Task goal
Pull out every line below containing the word "camera".

Given information
<<<<

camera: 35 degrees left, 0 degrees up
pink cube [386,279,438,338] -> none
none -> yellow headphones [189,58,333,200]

>>>>
<<<<

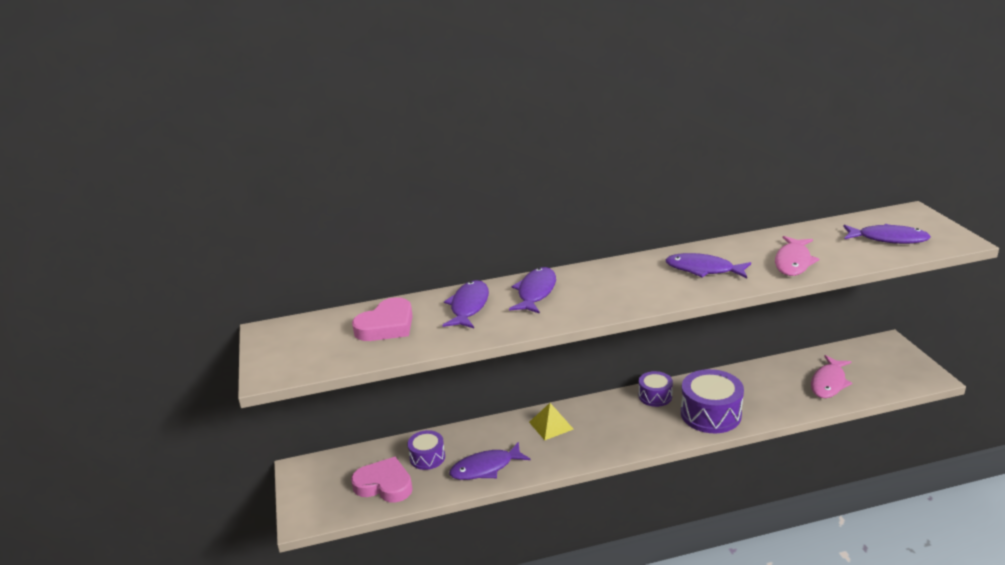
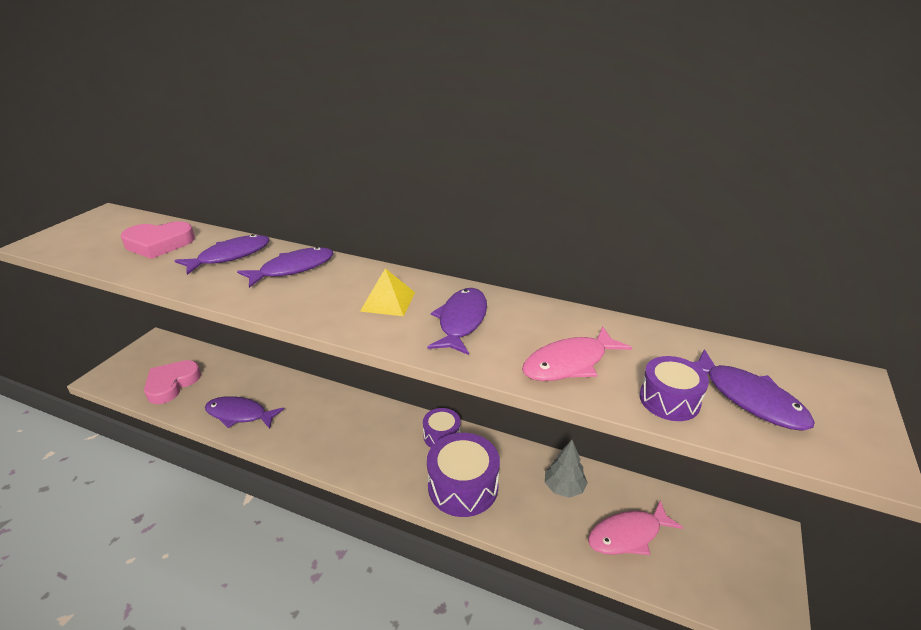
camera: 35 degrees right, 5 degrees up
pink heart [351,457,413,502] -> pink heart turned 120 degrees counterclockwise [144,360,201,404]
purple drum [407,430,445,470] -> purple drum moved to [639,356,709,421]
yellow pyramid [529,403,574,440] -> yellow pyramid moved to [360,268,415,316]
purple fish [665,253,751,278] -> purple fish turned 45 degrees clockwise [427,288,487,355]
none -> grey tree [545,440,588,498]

>>>>

Expected answer
camera: 35 degrees left, 0 degrees up
camera: 35 degrees right, 5 degrees up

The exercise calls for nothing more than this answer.